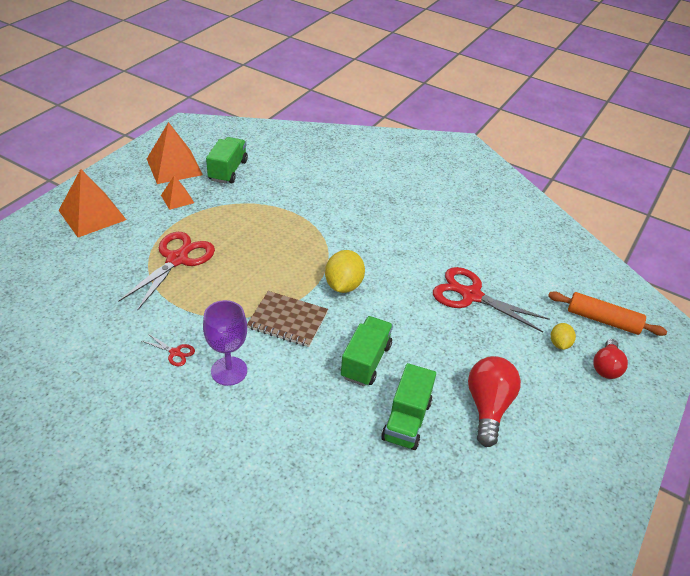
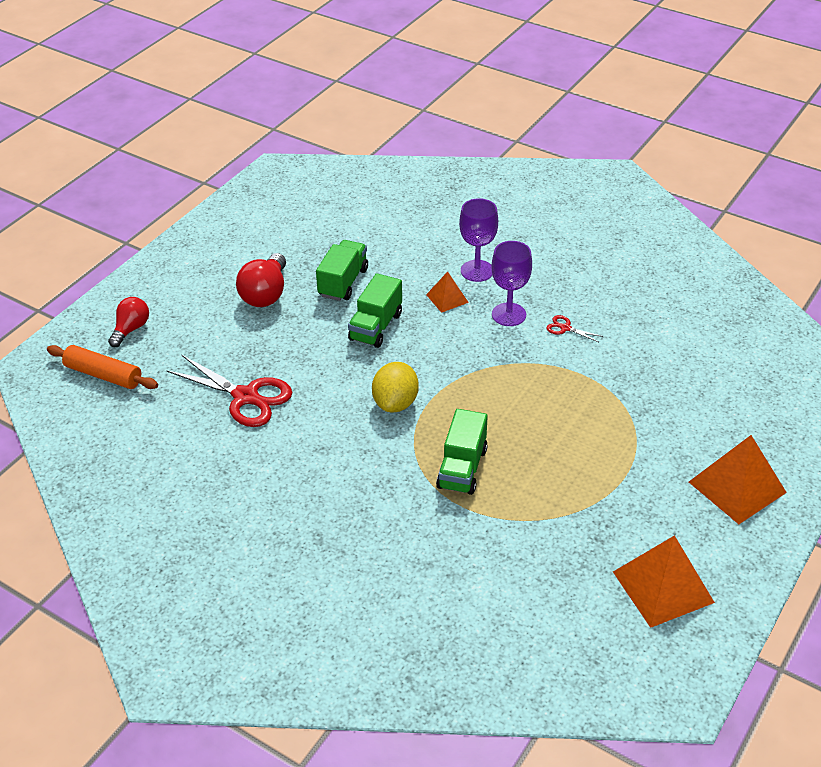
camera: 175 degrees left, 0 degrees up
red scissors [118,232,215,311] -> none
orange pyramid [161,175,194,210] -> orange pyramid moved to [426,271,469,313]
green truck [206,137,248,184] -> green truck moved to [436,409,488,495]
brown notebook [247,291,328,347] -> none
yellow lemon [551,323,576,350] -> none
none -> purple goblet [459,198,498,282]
==
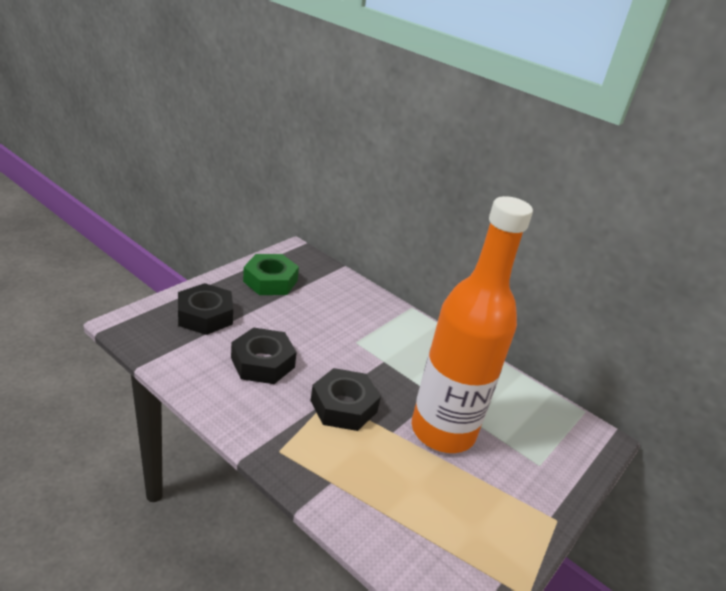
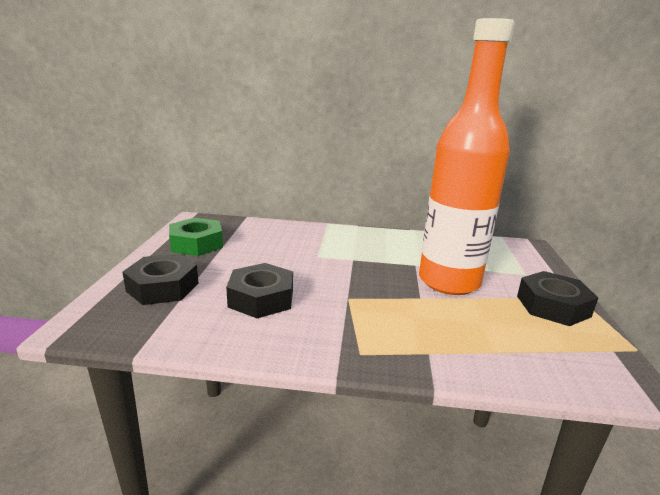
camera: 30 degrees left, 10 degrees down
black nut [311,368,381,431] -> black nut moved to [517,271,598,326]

• Task details
Return only the lines between the one holding "brown notebook [247,291,328,347] -> none" and the one holding "none -> purple goblet [459,198,498,282]", inclusive, exactly as they appear above.

• Worked solution
brown notebook [247,291,328,347] -> none
yellow lemon [551,323,576,350] -> none
none -> purple goblet [459,198,498,282]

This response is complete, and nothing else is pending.